■ **Aim of the task**
Could you copy out all the lines in the material below where the word "flower" occurs?

Data for this task Start Marker

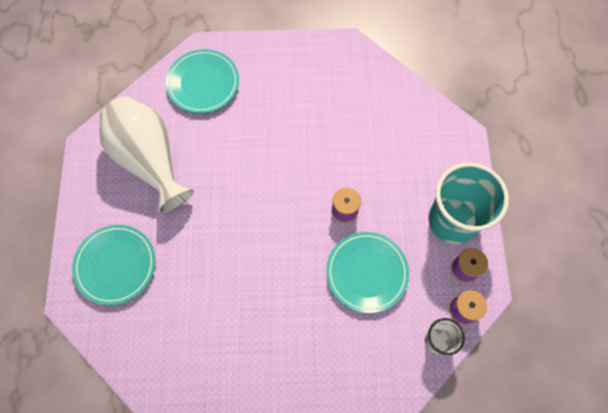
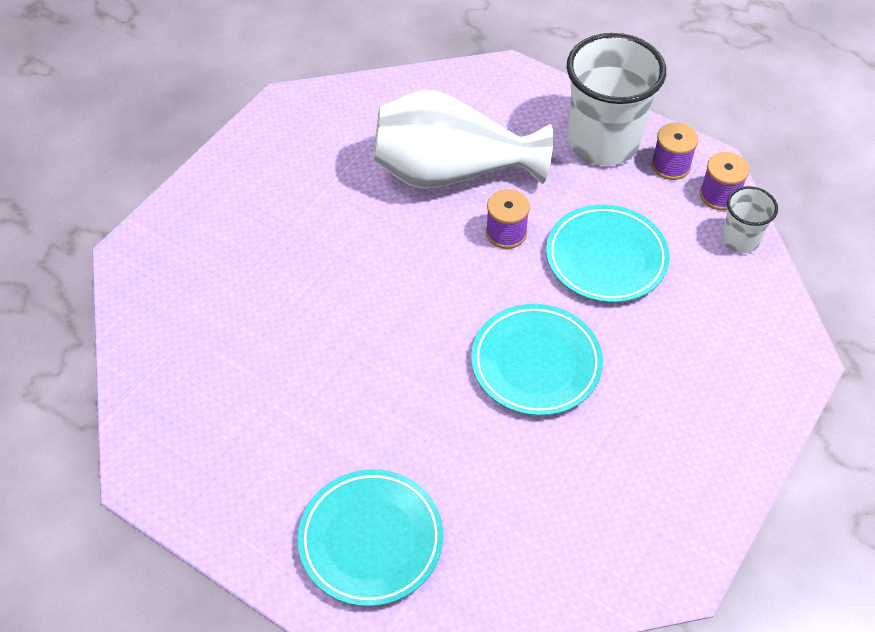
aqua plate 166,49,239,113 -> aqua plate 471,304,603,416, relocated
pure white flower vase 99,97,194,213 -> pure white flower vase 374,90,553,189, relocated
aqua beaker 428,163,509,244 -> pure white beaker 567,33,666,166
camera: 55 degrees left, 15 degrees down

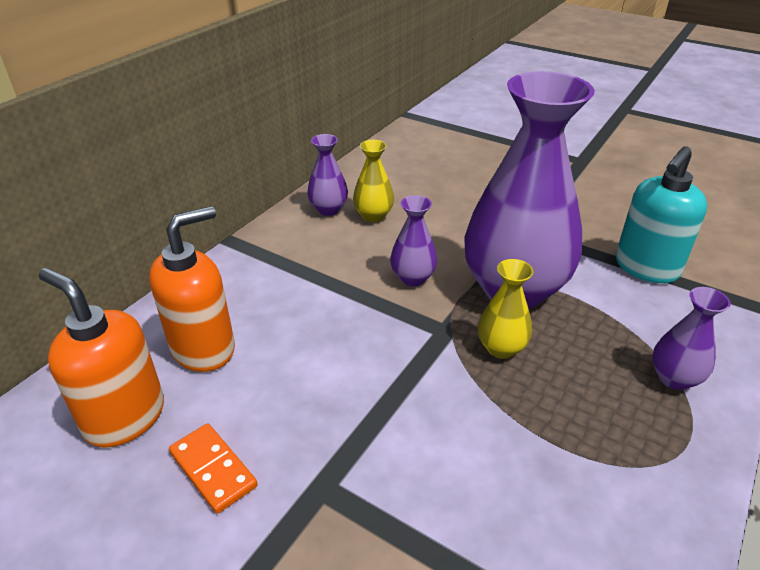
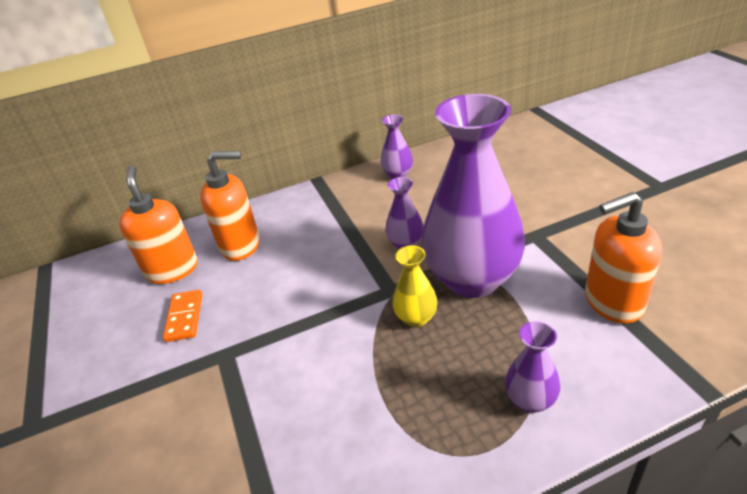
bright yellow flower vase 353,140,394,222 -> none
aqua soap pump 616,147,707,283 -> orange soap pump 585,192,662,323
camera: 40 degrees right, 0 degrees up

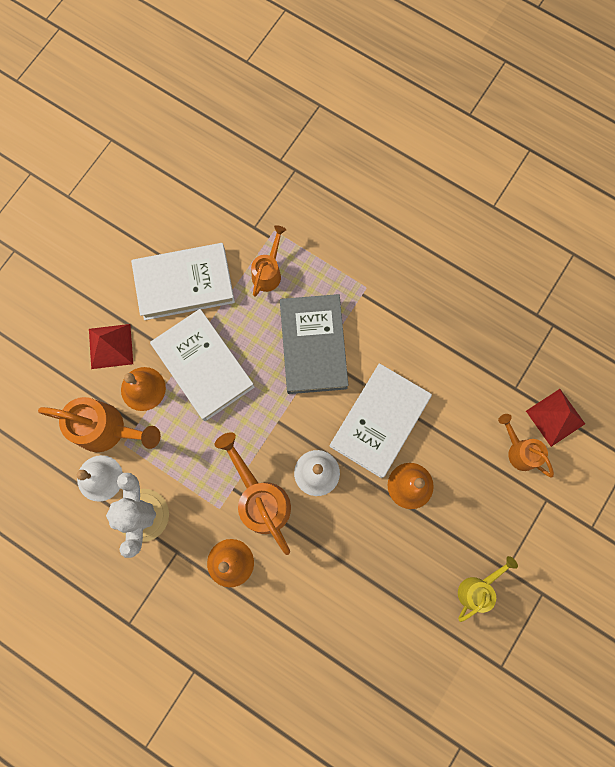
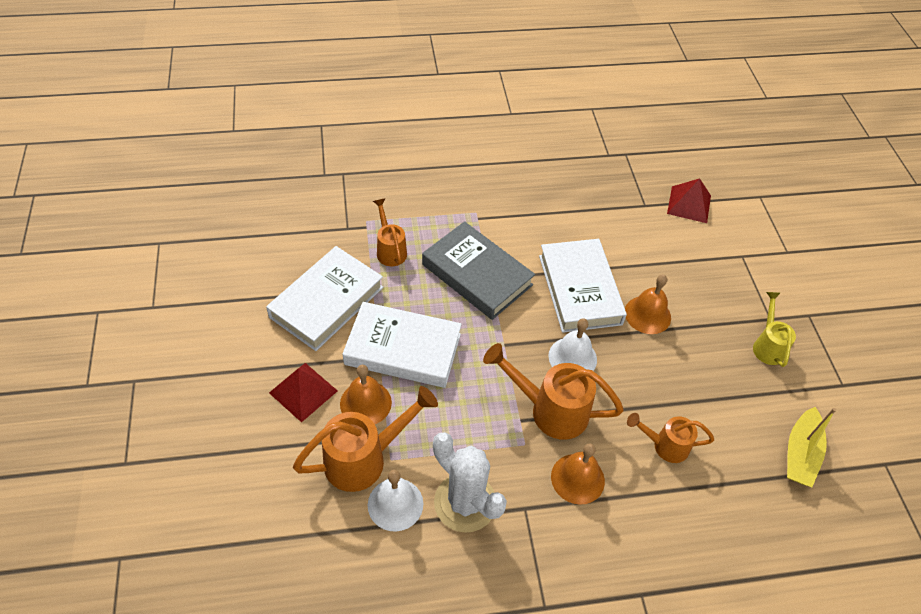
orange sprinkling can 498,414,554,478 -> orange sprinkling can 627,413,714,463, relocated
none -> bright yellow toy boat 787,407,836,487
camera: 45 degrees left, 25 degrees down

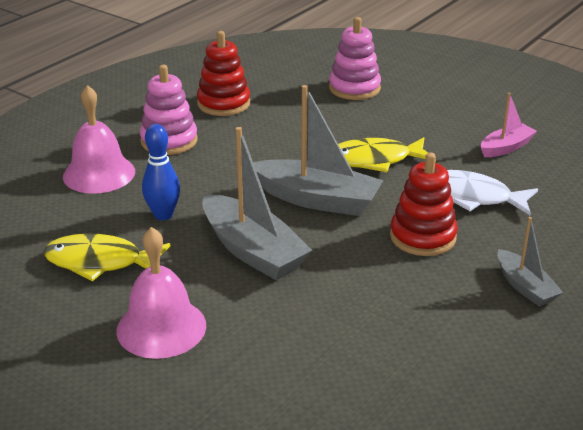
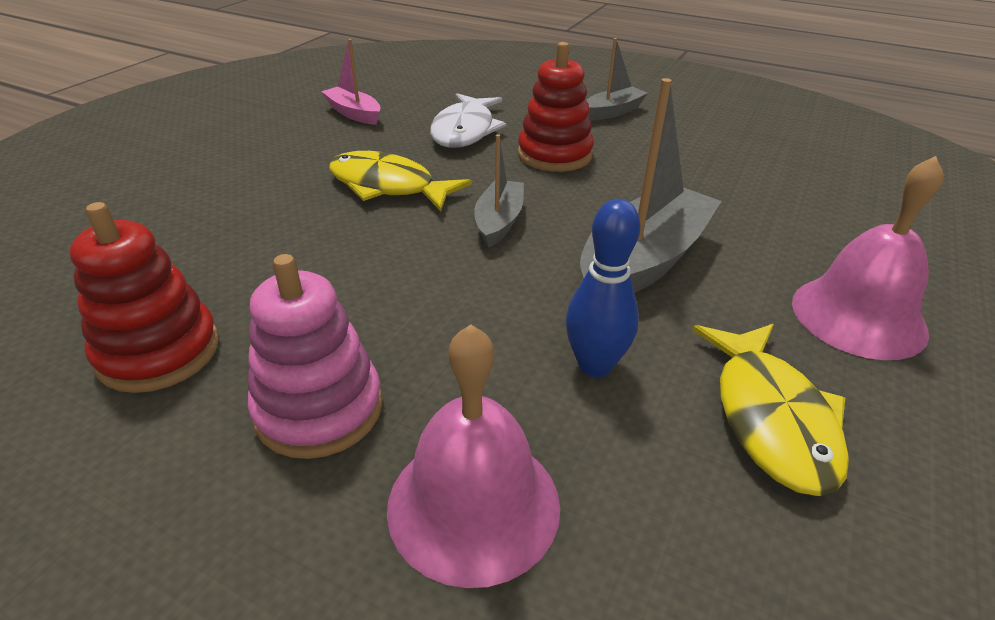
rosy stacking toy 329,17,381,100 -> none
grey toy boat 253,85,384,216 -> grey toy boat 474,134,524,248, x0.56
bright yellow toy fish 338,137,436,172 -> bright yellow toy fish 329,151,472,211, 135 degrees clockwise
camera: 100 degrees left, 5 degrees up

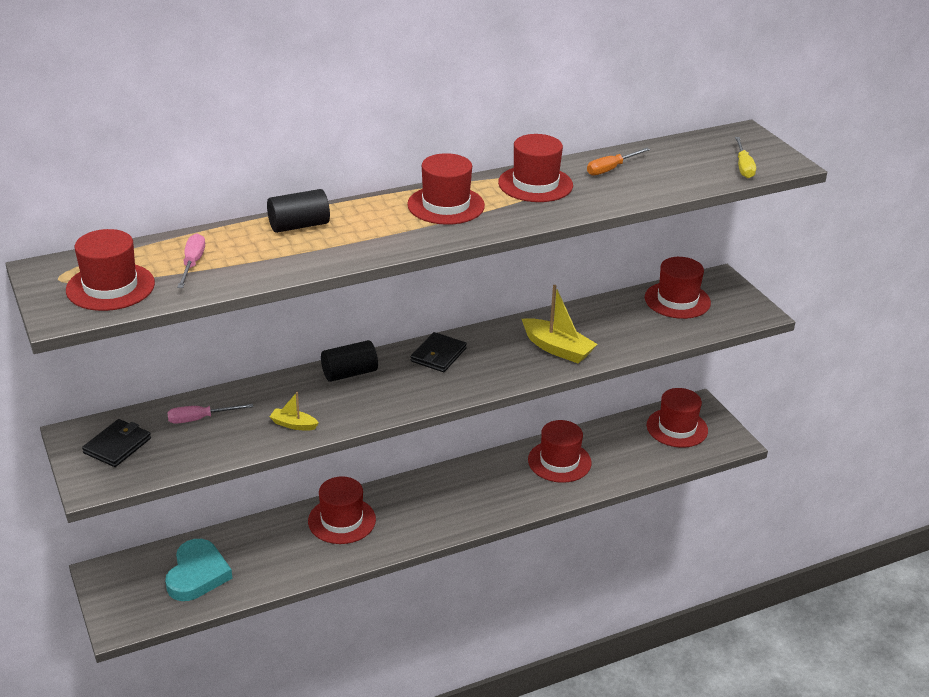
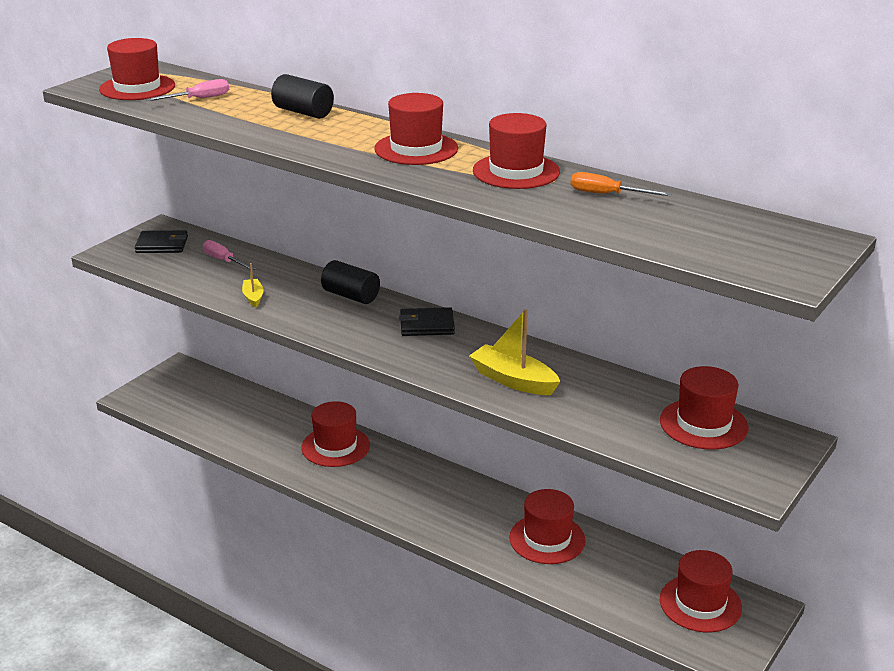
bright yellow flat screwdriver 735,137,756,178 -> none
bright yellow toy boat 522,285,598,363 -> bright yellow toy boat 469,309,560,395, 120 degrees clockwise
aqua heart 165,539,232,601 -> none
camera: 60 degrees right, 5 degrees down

Data for this task End Marker

■ **Task output**
pure white flower vase 99,97,194,213 -> pure white flower vase 374,90,553,189, relocated
bright yellow flower vase 353,140,394,222 -> none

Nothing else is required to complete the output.